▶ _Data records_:
——

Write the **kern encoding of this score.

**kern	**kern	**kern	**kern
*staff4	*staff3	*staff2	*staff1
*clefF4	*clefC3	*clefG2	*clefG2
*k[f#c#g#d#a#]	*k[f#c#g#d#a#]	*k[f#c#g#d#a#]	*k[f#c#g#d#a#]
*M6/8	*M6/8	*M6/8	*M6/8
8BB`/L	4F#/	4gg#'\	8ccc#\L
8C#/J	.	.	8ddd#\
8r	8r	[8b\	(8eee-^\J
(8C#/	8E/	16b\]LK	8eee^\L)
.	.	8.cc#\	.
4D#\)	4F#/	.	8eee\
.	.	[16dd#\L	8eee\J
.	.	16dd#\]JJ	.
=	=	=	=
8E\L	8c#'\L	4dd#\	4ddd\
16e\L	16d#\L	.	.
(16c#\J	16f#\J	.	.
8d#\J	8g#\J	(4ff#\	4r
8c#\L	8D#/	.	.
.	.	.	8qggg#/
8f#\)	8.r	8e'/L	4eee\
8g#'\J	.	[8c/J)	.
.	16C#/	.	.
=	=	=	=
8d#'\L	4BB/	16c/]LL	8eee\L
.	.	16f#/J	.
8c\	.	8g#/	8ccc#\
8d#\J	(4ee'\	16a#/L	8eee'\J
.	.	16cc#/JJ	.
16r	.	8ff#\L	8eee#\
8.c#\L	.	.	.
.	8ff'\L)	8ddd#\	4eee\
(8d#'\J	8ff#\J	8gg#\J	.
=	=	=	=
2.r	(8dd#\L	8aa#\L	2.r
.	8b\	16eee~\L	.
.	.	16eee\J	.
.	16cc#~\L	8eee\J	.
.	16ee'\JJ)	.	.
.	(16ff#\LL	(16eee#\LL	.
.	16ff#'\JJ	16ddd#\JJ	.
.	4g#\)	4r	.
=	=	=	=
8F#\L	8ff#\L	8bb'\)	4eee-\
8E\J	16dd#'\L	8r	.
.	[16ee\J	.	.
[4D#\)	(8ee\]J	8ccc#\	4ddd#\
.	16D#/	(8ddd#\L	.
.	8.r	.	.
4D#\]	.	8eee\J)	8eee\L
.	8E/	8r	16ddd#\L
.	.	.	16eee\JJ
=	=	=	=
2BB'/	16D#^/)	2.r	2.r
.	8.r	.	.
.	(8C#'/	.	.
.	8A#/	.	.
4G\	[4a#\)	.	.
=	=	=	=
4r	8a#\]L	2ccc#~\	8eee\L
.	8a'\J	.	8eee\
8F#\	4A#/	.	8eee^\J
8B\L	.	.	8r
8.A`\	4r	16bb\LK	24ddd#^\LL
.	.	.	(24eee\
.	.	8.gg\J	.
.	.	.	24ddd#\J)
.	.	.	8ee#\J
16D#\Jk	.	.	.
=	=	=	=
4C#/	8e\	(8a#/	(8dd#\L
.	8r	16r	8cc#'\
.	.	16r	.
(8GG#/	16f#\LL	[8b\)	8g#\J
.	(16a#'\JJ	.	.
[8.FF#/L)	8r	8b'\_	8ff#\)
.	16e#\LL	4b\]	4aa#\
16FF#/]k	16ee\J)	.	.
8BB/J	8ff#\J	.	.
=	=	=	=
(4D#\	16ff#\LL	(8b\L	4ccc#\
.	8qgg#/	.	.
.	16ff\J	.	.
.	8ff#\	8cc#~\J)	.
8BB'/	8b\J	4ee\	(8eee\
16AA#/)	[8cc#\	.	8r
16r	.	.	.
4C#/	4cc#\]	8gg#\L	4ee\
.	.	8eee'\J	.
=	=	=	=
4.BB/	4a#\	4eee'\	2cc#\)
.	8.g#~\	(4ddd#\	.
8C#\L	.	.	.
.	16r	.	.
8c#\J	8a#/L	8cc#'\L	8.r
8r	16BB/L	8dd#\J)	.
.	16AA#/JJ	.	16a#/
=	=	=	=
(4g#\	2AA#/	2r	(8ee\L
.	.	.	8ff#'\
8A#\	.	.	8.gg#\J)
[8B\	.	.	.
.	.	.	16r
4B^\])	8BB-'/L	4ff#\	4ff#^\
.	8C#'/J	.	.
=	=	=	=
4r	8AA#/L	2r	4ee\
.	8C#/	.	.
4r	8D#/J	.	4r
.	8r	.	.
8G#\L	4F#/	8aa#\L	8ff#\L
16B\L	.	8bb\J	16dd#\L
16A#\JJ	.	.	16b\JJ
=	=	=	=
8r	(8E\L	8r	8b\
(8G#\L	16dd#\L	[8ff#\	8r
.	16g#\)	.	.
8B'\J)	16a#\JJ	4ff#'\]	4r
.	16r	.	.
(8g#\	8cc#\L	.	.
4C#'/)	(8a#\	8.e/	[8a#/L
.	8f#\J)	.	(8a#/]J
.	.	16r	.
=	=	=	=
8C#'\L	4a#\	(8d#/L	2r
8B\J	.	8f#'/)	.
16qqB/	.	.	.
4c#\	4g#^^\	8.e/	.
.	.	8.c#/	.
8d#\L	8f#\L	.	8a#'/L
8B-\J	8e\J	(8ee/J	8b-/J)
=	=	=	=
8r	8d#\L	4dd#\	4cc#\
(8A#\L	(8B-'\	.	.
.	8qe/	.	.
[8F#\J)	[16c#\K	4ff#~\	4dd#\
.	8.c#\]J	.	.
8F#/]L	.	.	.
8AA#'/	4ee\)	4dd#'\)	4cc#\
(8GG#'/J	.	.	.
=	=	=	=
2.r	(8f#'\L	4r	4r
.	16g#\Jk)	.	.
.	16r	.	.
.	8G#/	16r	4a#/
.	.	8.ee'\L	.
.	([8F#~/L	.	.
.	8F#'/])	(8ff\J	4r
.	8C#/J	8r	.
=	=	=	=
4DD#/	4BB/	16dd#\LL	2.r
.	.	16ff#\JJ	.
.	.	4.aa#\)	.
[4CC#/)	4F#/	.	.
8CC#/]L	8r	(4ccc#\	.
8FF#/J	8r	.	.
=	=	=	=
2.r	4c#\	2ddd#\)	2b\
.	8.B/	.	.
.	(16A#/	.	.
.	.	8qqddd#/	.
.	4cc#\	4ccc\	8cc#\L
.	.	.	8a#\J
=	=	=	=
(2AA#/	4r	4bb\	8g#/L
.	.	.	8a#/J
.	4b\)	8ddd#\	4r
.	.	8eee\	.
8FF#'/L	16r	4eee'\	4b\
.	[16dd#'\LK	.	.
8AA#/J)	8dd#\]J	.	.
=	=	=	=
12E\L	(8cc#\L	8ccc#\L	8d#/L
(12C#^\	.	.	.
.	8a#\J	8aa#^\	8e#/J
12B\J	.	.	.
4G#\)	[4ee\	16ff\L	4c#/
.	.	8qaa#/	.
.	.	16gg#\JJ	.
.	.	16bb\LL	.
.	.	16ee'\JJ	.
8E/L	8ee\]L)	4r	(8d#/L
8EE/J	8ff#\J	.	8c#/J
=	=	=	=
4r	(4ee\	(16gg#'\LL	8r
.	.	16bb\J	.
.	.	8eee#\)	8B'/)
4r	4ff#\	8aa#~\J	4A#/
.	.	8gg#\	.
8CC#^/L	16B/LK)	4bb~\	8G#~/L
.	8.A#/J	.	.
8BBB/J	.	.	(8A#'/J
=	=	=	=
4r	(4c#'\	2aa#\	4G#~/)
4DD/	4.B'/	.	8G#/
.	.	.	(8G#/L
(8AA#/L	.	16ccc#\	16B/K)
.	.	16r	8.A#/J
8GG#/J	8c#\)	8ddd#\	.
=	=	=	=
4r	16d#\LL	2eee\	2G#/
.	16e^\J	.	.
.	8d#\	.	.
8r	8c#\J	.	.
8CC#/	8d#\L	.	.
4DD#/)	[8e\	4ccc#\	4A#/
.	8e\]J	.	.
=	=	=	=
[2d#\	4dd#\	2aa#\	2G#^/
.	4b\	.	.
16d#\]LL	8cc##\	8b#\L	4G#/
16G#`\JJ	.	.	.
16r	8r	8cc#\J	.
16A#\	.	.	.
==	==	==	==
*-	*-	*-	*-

——

▶ _SET EXERCISE_: Locate each line in the data above that contains the string "kern", and copy those lines out.

▶ _TASK SOLUTION_:
Write the **kern encoding of this score.
**kern	**kern	**kern	**kern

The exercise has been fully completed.